= Beginning of Section =

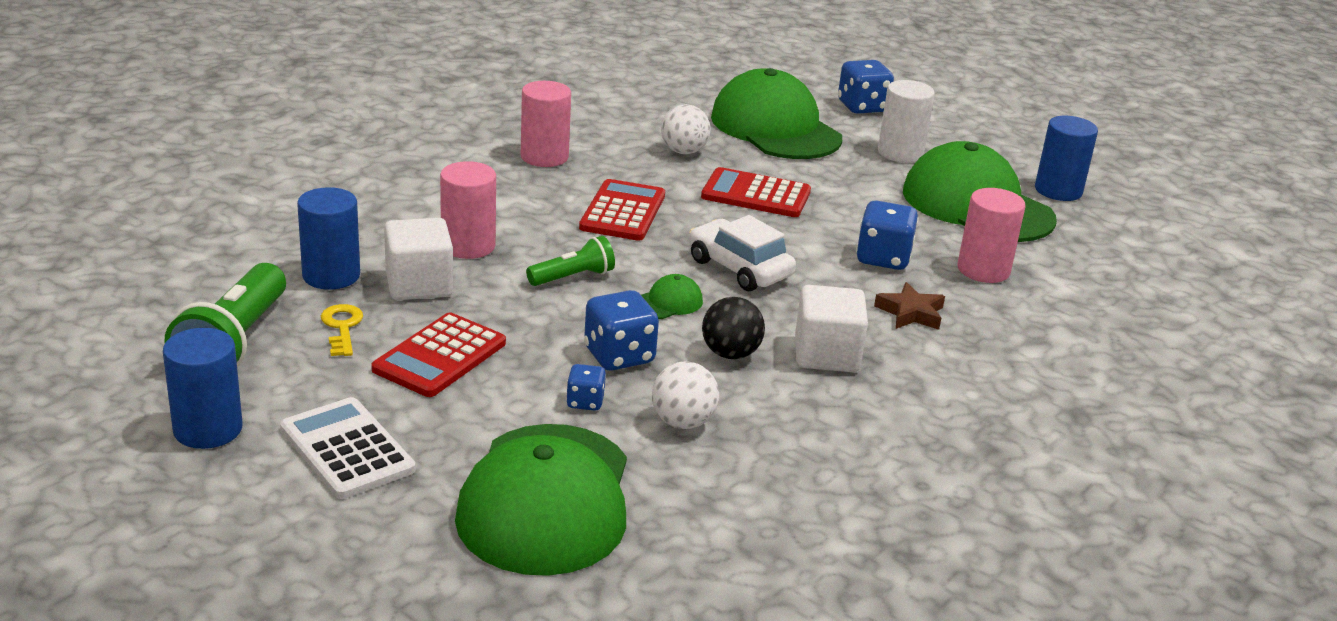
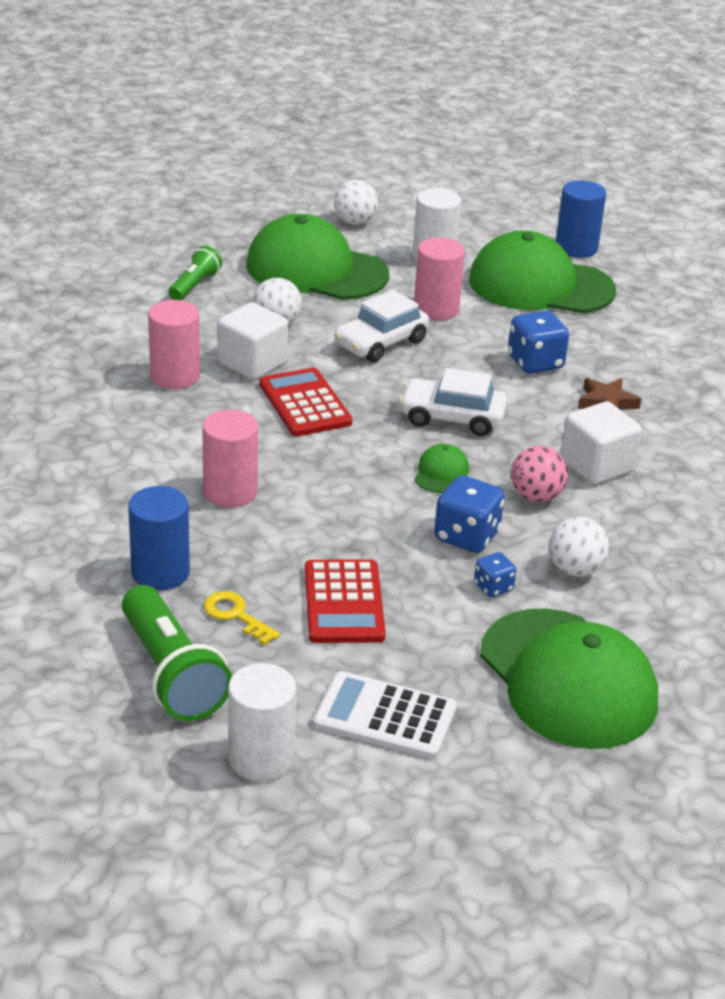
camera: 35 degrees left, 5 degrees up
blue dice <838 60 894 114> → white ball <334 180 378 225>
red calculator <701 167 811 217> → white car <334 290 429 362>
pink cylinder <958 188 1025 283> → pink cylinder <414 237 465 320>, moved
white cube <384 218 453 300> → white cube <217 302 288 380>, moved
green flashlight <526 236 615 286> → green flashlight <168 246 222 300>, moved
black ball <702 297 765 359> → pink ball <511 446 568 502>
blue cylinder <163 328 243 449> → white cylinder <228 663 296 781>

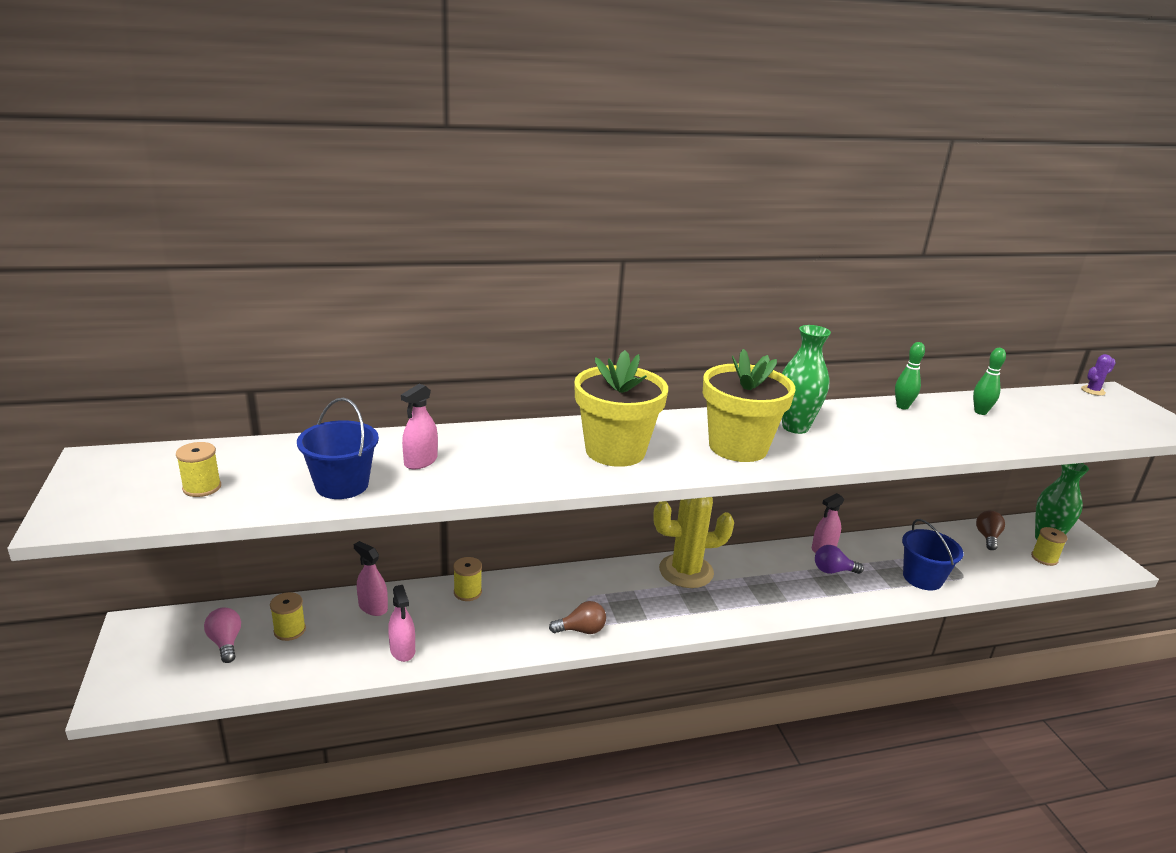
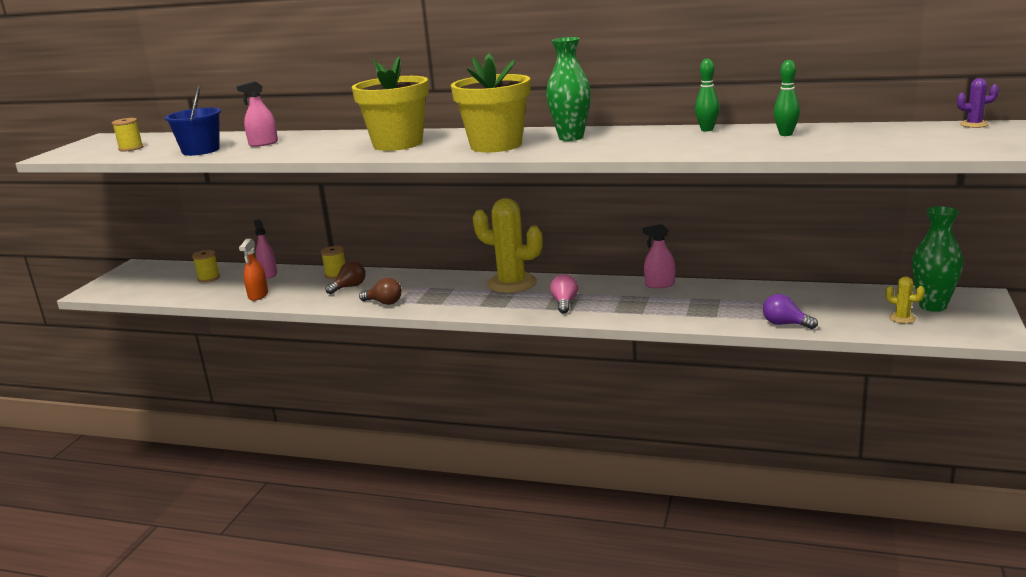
camera: 35 degrees right, 5 degrees down
brown light bulb <976 510 1005 550> → brown light bulb <326 261 366 294>, moved
blue bucket <902 519 964 590> → -
yellow spool <1031 527 1068 566> → yellow cactus <885 277 925 324>
purple light bulb <815 545 864 574> → purple light bulb <763 294 818 329>, moved
pink spray bottle <388 585 415 662> → orange spray bottle <239 239 268 301>
pink light bulb <204 608 241 663> → pink light bulb <550 274 578 314>, moved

= End of Section =

Please transcribe the lines from the one containing "blue dice <838" to the last line of the listing, both included, exactly and with nothing added, leaving every picture out.

- [Solution to the exercise]
blue dice <838 60 894 114> → white ball <334 180 378 225>
red calculator <701 167 811 217> → white car <334 290 429 362>
pink cylinder <958 188 1025 283> → pink cylinder <414 237 465 320>, moved
white cube <384 218 453 300> → white cube <217 302 288 380>, moved
green flashlight <526 236 615 286> → green flashlight <168 246 222 300>, moved
black ball <702 297 765 359> → pink ball <511 446 568 502>
blue cylinder <163 328 243 449> → white cylinder <228 663 296 781>

camera: 35 degrees right, 5 degrees down
brown light bulb <976 510 1005 550> → brown light bulb <326 261 366 294>, moved
blue bucket <902 519 964 590> → -
yellow spool <1031 527 1068 566> → yellow cactus <885 277 925 324>
purple light bulb <815 545 864 574> → purple light bulb <763 294 818 329>, moved
pink spray bottle <388 585 415 662> → orange spray bottle <239 239 268 301>
pink light bulb <204 608 241 663> → pink light bulb <550 274 578 314>, moved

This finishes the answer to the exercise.